TASK INSTRUCTIONS: Render all of the records below as a Markdown table with two columns, Row and Record. Each line gets a row number, and blank lines are omitted.

EXTRACTED MATERIAL:
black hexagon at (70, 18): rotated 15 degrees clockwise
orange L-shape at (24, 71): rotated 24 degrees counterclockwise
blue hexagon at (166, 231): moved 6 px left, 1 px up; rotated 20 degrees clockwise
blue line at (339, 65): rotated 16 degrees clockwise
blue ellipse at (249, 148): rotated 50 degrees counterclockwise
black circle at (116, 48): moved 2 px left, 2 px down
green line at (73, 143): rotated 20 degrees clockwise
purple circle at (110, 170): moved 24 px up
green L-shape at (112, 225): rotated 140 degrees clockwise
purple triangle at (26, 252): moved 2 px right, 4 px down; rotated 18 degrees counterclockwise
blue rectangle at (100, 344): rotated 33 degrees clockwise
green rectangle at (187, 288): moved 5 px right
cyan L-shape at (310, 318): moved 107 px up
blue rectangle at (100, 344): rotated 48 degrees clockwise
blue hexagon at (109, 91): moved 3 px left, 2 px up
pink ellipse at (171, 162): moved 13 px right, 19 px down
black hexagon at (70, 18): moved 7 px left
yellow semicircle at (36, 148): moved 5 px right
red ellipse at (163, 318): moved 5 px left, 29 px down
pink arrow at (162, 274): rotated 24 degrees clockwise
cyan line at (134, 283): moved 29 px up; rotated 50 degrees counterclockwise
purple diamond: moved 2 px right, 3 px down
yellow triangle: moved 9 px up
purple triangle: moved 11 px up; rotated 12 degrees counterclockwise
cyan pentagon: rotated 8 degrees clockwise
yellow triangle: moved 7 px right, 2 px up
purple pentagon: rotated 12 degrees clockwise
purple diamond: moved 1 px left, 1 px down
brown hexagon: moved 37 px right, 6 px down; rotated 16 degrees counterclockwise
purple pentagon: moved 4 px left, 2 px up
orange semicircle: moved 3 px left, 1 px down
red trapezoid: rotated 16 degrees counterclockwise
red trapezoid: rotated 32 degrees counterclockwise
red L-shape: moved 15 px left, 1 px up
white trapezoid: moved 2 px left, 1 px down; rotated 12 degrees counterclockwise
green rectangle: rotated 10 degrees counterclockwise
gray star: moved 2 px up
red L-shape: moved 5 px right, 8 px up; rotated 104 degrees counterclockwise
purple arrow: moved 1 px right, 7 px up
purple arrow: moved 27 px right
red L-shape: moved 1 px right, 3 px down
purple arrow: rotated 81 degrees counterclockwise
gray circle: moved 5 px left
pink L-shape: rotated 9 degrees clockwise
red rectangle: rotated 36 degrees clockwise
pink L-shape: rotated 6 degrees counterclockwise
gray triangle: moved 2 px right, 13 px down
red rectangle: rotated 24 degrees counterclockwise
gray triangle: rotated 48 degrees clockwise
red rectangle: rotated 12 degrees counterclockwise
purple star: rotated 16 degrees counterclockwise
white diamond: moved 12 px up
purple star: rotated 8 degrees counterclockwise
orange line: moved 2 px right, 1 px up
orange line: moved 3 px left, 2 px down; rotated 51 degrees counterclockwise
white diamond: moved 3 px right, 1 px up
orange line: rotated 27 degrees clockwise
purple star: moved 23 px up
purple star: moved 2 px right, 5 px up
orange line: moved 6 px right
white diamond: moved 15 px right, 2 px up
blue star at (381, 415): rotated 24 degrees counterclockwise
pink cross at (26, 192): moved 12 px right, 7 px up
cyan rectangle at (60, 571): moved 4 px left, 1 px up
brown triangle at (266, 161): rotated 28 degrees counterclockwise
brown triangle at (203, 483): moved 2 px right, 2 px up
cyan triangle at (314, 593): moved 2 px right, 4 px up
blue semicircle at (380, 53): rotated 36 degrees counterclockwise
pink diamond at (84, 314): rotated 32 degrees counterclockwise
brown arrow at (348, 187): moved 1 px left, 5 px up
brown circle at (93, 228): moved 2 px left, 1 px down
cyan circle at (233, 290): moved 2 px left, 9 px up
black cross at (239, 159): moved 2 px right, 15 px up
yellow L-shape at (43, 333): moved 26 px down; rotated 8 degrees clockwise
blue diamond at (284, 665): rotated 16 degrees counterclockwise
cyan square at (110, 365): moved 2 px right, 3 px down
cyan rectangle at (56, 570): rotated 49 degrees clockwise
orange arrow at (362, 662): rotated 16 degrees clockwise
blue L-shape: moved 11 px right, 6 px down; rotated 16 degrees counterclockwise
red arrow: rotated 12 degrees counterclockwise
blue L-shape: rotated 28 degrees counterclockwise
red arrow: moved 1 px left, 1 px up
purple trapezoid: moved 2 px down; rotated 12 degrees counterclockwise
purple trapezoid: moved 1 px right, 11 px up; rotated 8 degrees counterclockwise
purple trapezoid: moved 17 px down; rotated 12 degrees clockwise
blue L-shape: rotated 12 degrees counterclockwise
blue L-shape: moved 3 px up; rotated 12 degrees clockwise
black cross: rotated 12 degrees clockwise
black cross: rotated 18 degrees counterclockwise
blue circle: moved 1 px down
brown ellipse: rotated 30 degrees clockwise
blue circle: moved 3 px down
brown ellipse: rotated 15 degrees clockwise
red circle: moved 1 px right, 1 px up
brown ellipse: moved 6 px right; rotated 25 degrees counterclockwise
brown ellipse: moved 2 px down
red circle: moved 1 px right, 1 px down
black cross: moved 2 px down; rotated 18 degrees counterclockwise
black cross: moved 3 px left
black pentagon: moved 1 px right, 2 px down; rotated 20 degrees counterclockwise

ANSWER BELOW:
| Row | Record |
|---|---|
| 1 | black hexagon at (70, 18): rotated 15 degrees clockwise |
| 2 | orange L-shape at (24, 71): rotated 24 degrees counterclockwise |
| 3 | blue hexagon at (166, 231): moved 6 px left, 1 px up; rotated 20 degrees clockwise |
| 4 | blue line at (339, 65): rotated 16 degrees clockwise |
| 5 | blue ellipse at (249, 148): rotated 50 degrees counterclockwise |
| 6 | black circle at (116, 48): moved 2 px left, 2 px down |
| 7 | green line at (73, 143): rotated 20 degrees clockwise |
| 8 | purple circle at (110, 170): moved 24 px up |
| 9 | green L-shape at (112, 225): rotated 140 degrees clockwise |
| 10 | purple triangle at (26, 252): moved 2 px right, 4 px down; rotated 18 degrees counterclockwise |
| 11 | blue rectangle at (100, 344): rotated 33 degrees clockwise |
| 12 | green rectangle at (187, 288): moved 5 px right |
| 13 | cyan L-shape at (310, 318): moved 107 px up |
| 14 | blue rectangle at (100, 344): rotated 48 degrees clockwise |
| 15 | blue hexagon at (109, 91): moved 3 px left, 2 px up |
| 16 | pink ellipse at (171, 162): moved 13 px right, 19 px down |
| 17 | black hexagon at (70, 18): moved 7 px left |
| 18 | yellow semicircle at (36, 148): moved 5 px right |
| 19 | red ellipse at (163, 318): moved 5 px left, 29 px down |
| 20 | pink arrow at (162, 274): rotated 24 degrees clockwise |
| 21 | cyan line at (134, 283): moved 29 px up; rotated 50 degrees counterclockwise |
| 22 | purple diamond: moved 2 px right, 3 px down |
| 23 | yellow triangle: moved 9 px up |
| 24 | purple triangle: moved 11 px up; rotated 12 degrees counterclockwise |
| 25 | cyan pentagon: rotated 8 degrees clockwise |
| 26 | yellow triangle: moved 7 px right, 2 px up |
| 27 | purple pentagon: rotated 12 degrees clockwise |
| 28 | purple diamond: moved 1 px left, 1 px down |
| 29 | brown hexagon: moved 37 px right, 6 px down; rotated 16 degrees counterclockwise |
| 30 | purple pentagon: moved 4 px left, 2 px up |
| 31 | orange semicircle: moved 3 px left, 1 px down |
| 32 | red trapezoid: rotated 16 degrees counterclockwise |
| 33 | red trapezoid: rotated 32 degrees counterclockwise |
| 34 | red L-shape: moved 15 px left, 1 px up |
| 35 | white trapezoid: moved 2 px left, 1 px down; rotated 12 degrees counterclockwise |
| 36 | green rectangle: rotated 10 degrees counterclockwise |
| 37 | gray star: moved 2 px up |
| 38 | red L-shape: moved 5 px right, 8 px up; rotated 104 degrees counterclockwise |
| 39 | purple arrow: moved 1 px right, 7 px up |
| 40 | purple arrow: moved 27 px right |
| 41 | red L-shape: moved 1 px right, 3 px down |
| 42 | purple arrow: rotated 81 degrees counterclockwise |
| 43 | gray circle: moved 5 px left |
| 44 | pink L-shape: rotated 9 degrees clockwise |
| 45 | red rectangle: rotated 36 degrees clockwise |
| 46 | pink L-shape: rotated 6 degrees counterclockwise |
| 47 | gray triangle: moved 2 px right, 13 px down |
| 48 | red rectangle: rotated 24 degrees counterclockwise |
| 49 | gray triangle: rotated 48 degrees clockwise |
| 50 | red rectangle: rotated 12 degrees counterclockwise |
| 51 | purple star: rotated 16 degrees counterclockwise |
| 52 | white diamond: moved 12 px up |
| 53 | purple star: rotated 8 degrees counterclockwise |
| 54 | orange line: moved 2 px right, 1 px up |
| 55 | orange line: moved 3 px left, 2 px down; rotated 51 degrees counterclockwise |
| 56 | white diamond: moved 3 px right, 1 px up |
| 57 | orange line: rotated 27 degrees clockwise |
| 58 | purple star: moved 23 px up |
| 59 | purple star: moved 2 px right, 5 px up |
| 60 | orange line: moved 6 px right |
| 61 | white diamond: moved 15 px right, 2 px up |
| 62 | blue star at (381, 415): rotated 24 degrees counterclockwise |
| 63 | pink cross at (26, 192): moved 12 px right, 7 px up |
| 64 | cyan rectangle at (60, 571): moved 4 px left, 1 px up |
| 65 | brown triangle at (266, 161): rotated 28 degrees counterclockwise |
| 66 | brown triangle at (203, 483): moved 2 px right, 2 px up |
| 67 | cyan triangle at (314, 593): moved 2 px right, 4 px up |
| 68 | blue semicircle at (380, 53): rotated 36 degrees counterclockwise |
| 69 | pink diamond at (84, 314): rotated 32 degrees counterclockwise |
| 70 | brown arrow at (348, 187): moved 1 px left, 5 px up |
| 71 | brown circle at (93, 228): moved 2 px left, 1 px down |
| 72 | cyan circle at (233, 290): moved 2 px left, 9 px up |
| 73 | black cross at (239, 159): moved 2 px right, 15 px up |
| 74 | yellow L-shape at (43, 333): moved 26 px down; rotated 8 degrees clockwise |
| 75 | blue diamond at (284, 665): rotated 16 degrees counterclockwise |
| 76 | cyan square at (110, 365): moved 2 px right, 3 px down |
| 77 | cyan rectangle at (56, 570): rotated 49 degrees clockwise |
| 78 | orange arrow at (362, 662): rotated 16 degrees clockwise |
| 79 | blue L-shape: moved 11 px right, 6 px down; rotated 16 degrees counterclockwise |
| 80 | red arrow: rotated 12 degrees counterclockwise |
| 81 | blue L-shape: rotated 28 degrees counterclockwise |
| 82 | red arrow: moved 1 px left, 1 px up |
| 83 | purple trapezoid: moved 2 px down; rotated 12 degrees counterclockwise |
| 84 | purple trapezoid: moved 1 px right, 11 px up; rotated 8 degrees counterclockwise |
| 85 | purple trapezoid: moved 17 px down; rotated 12 degrees clockwise |
| 86 | blue L-shape: rotated 12 degrees counterclockwise |
| 87 | blue L-shape: moved 3 px up; rotated 12 degrees clockwise |
| 88 | black cross: rotated 12 degrees clockwise |
| 89 | black cross: rotated 18 degrees counterclockwise |
| 90 | blue circle: moved 1 px down |
| 91 | brown ellipse: rotated 30 degrees clockwise |
| 92 | blue circle: moved 3 px down |
| 93 | brown ellipse: rotated 15 degrees clockwise |
| 94 | red circle: moved 1 px right, 1 px up |
| 95 | brown ellipse: moved 6 px right; rotated 25 degrees counterclockwise |
| 96 | brown ellipse: moved 2 px down |
| 97 | red circle: moved 1 px right, 1 px down |
| 98 | black cross: moved 2 px down; rotated 18 degrees counterclockwise |
| 99 | black cross: moved 3 px left |
| 100 | black pentagon: moved 1 px right, 2 px down; rotated 20 degrees counterclockwise |